- [TASK ITEM]
In the entries that follow, the first line to write out is the one containing "camera: 105 degrees left, 0 degrees up", and the last is the one containing "(698, 319) = (428, 83): black spoon -> none". Reproduce that stretch exactly, with nothing before or after it.

- [DATA FOR THE TASK]
⁂

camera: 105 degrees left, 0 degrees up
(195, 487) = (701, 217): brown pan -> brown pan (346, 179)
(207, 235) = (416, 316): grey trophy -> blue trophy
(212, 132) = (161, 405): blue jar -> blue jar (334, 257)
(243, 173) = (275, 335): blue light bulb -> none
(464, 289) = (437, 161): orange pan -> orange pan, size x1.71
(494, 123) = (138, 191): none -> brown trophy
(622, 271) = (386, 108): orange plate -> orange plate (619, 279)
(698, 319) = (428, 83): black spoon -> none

⁂

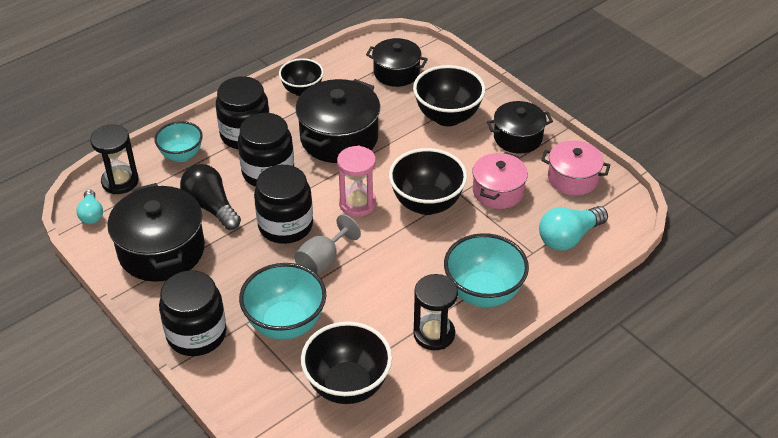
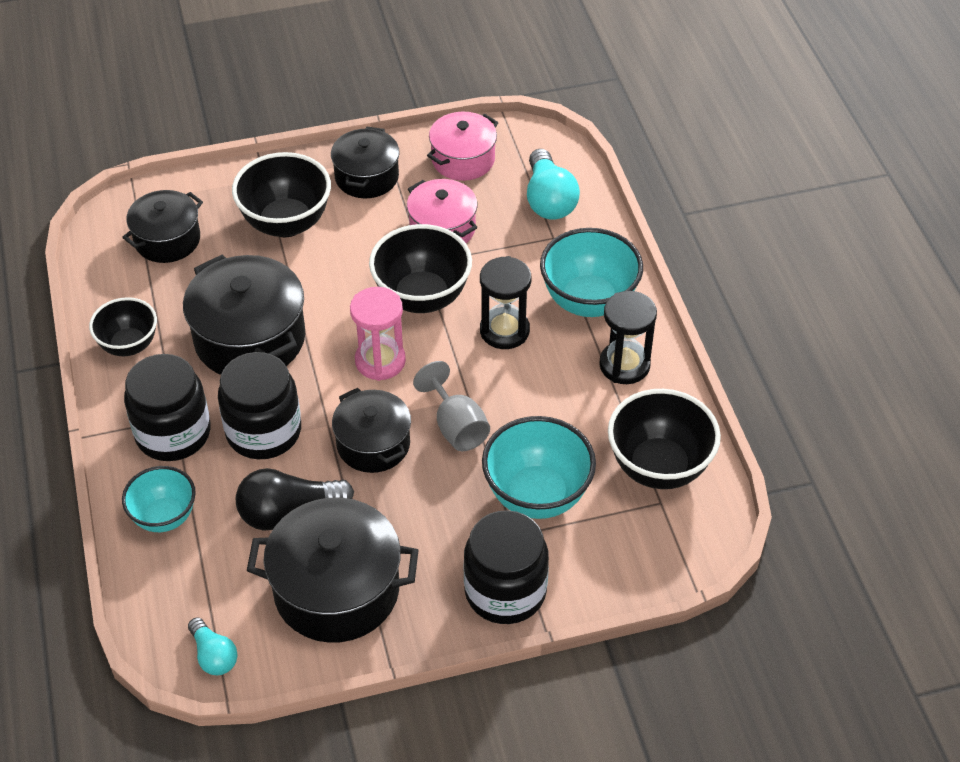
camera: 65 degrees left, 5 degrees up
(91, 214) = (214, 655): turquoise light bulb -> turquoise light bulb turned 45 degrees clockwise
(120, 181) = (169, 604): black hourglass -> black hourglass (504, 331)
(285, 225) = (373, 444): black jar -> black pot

⁂

- [OUTPUT BELOW]
camera: 105 degrees left, 0 degrees up
(195, 487) = (701, 217): brown pan -> brown pan (346, 179)
(207, 235) = (416, 316): grey trophy -> blue trophy
(212, 132) = (161, 405): blue jar -> blue jar (334, 257)
(243, 173) = (275, 335): blue light bulb -> none
(464, 289) = (437, 161): orange pan -> orange pan, size x1.71
(494, 123) = (138, 191): none -> brown trophy
(622, 271) = (386, 108): orange plate -> orange plate (619, 279)
(698, 319) = (428, 83): black spoon -> none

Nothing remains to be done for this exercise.